▶ [Source records]
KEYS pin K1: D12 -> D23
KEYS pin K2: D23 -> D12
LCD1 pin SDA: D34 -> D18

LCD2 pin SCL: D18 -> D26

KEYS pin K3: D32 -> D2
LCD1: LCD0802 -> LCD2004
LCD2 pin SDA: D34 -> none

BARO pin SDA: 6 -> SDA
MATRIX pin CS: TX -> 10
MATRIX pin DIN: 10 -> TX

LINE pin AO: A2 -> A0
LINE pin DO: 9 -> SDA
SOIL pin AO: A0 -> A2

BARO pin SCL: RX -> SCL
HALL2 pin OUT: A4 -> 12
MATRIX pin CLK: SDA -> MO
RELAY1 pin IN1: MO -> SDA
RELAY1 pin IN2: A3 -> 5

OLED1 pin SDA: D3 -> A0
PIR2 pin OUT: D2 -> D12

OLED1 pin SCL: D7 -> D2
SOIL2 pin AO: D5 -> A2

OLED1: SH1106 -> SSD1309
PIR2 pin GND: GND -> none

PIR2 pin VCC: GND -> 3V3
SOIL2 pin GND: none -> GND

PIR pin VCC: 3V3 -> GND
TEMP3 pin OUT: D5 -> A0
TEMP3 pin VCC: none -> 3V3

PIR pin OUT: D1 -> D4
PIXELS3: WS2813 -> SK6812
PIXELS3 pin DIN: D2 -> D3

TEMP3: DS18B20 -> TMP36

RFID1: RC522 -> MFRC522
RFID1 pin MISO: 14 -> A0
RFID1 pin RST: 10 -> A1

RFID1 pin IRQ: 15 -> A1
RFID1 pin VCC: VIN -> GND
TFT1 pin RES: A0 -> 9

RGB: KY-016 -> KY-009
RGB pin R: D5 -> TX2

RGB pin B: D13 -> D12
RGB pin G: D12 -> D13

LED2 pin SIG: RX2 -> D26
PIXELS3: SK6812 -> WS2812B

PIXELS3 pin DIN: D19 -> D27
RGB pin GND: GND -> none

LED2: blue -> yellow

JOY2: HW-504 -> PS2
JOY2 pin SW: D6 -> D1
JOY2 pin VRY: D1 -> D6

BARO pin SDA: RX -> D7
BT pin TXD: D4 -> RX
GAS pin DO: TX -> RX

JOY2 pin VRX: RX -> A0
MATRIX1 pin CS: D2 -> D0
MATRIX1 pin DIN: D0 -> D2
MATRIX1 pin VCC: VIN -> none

▶ [What to do]
Go back to the start of the listing above. Reproduce each line exactly, ending with the line that contains "PIXELS3: WS2813 -> SK6812".

▶ [Solution below]
KEYS pin K1: D12 -> D23
KEYS pin K2: D23 -> D12
LCD1 pin SDA: D34 -> D18

LCD2 pin SCL: D18 -> D26

KEYS pin K3: D32 -> D2
LCD1: LCD0802 -> LCD2004
LCD2 pin SDA: D34 -> none

BARO pin SDA: 6 -> SDA
MATRIX pin CS: TX -> 10
MATRIX pin DIN: 10 -> TX

LINE pin AO: A2 -> A0
LINE pin DO: 9 -> SDA
SOIL pin AO: A0 -> A2

BARO pin SCL: RX -> SCL
HALL2 pin OUT: A4 -> 12
MATRIX pin CLK: SDA -> MO
RELAY1 pin IN1: MO -> SDA
RELAY1 pin IN2: A3 -> 5

OLED1 pin SDA: D3 -> A0
PIR2 pin OUT: D2 -> D12

OLED1 pin SCL: D7 -> D2
SOIL2 pin AO: D5 -> A2

OLED1: SH1106 -> SSD1309
PIR2 pin GND: GND -> none

PIR2 pin VCC: GND -> 3V3
SOIL2 pin GND: none -> GND

PIR pin VCC: 3V3 -> GND
TEMP3 pin OUT: D5 -> A0
TEMP3 pin VCC: none -> 3V3

PIR pin OUT: D1 -> D4
PIXELS3: WS2813 -> SK6812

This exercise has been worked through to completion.